DATA PROVIDED Start Marker

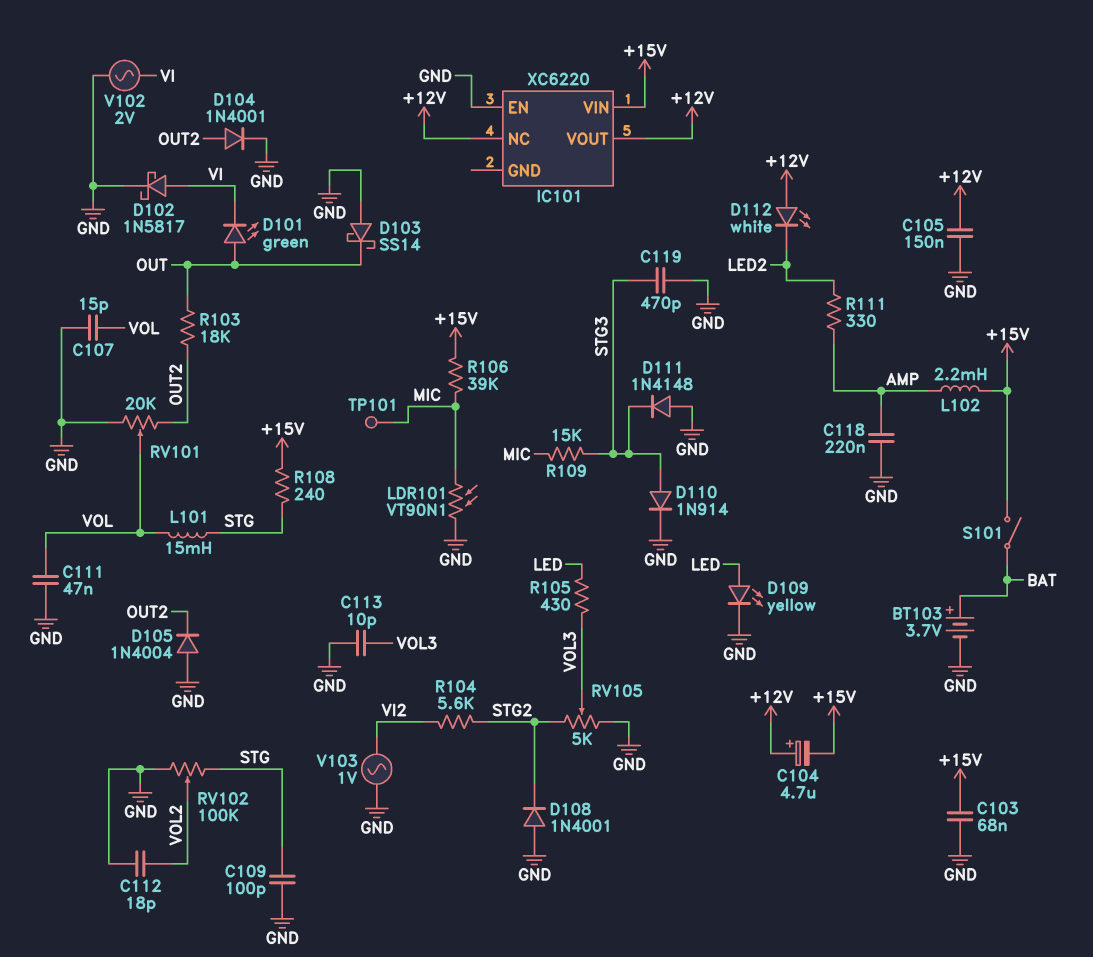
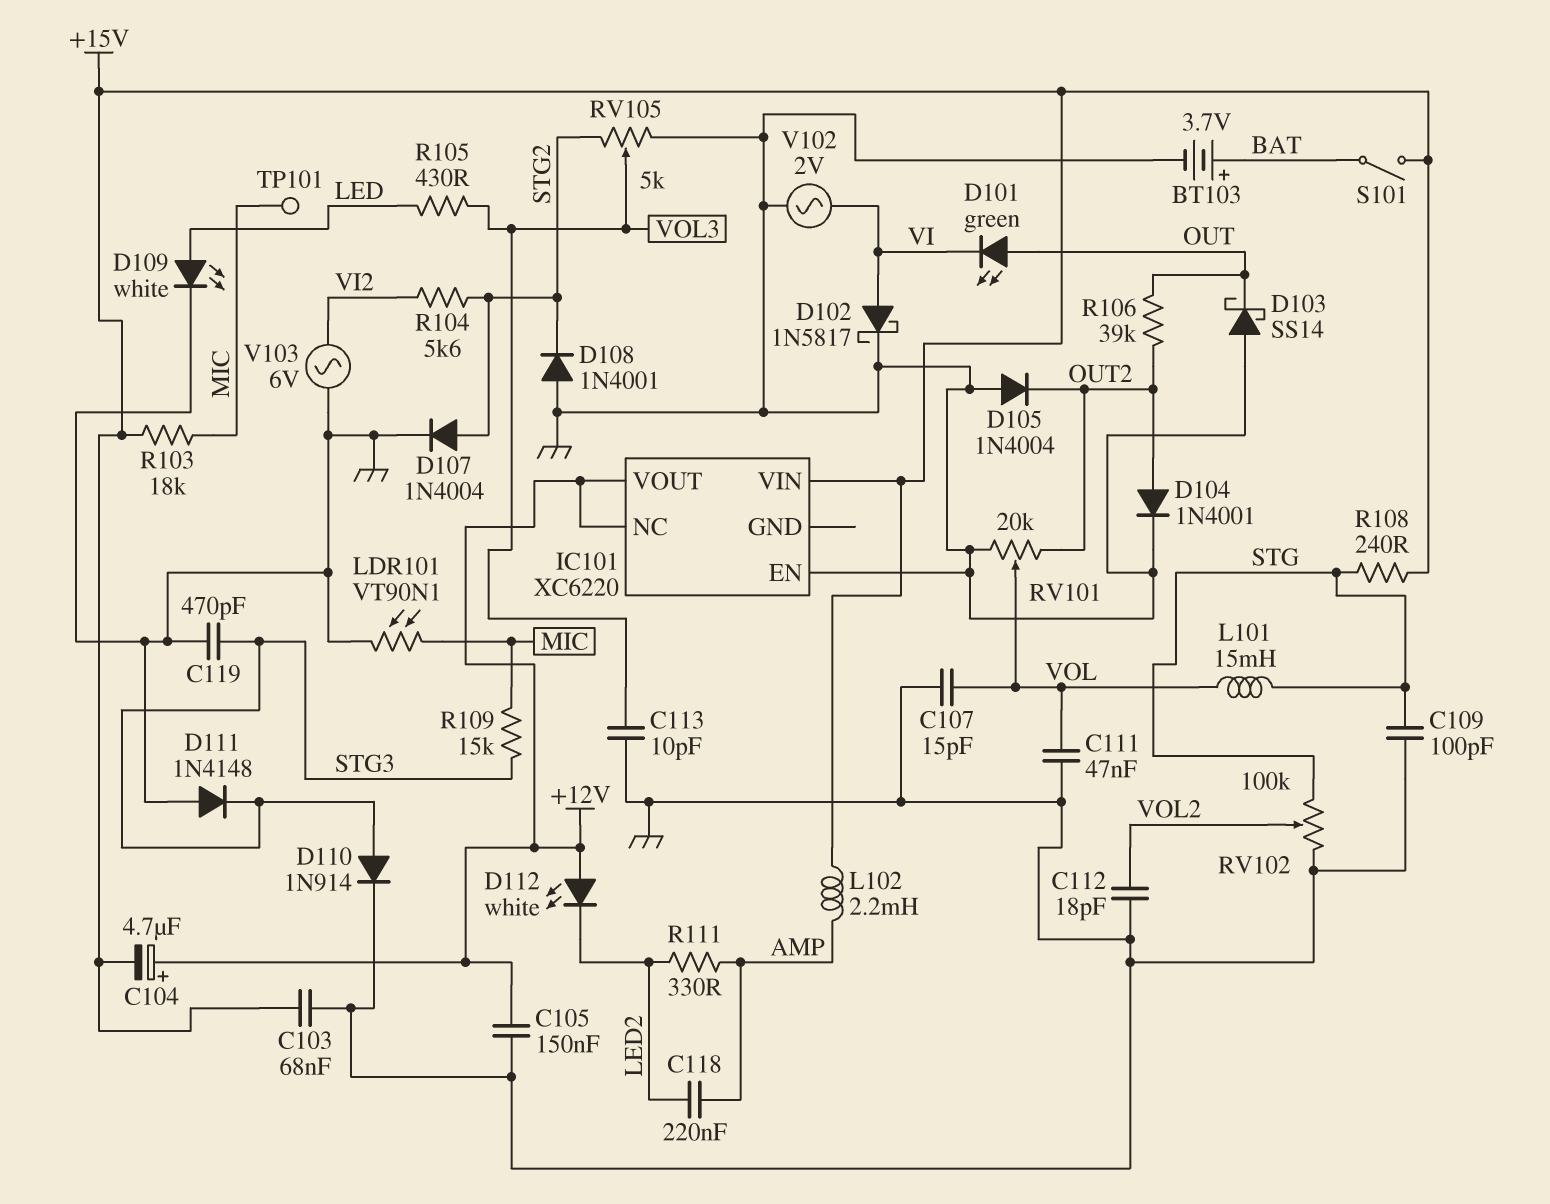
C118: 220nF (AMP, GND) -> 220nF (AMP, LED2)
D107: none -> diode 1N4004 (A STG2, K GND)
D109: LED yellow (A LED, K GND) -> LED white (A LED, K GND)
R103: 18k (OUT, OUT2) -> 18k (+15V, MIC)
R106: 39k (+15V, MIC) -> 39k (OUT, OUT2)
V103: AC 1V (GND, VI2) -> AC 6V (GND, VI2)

DATA PROVIDED End Marker

**TRY IT:**
Omitting all images, print the listing exactly.

**TASK SOLUTION:**
C118: 220nF (AMP, GND) -> 220nF (AMP, LED2)
D107: none -> diode 1N4004 (A STG2, K GND)
D109: LED yellow (A LED, K GND) -> LED white (A LED, K GND)
R103: 18k (OUT, OUT2) -> 18k (+15V, MIC)
R106: 39k (+15V, MIC) -> 39k (OUT, OUT2)
V103: AC 1V (GND, VI2) -> AC 6V (GND, VI2)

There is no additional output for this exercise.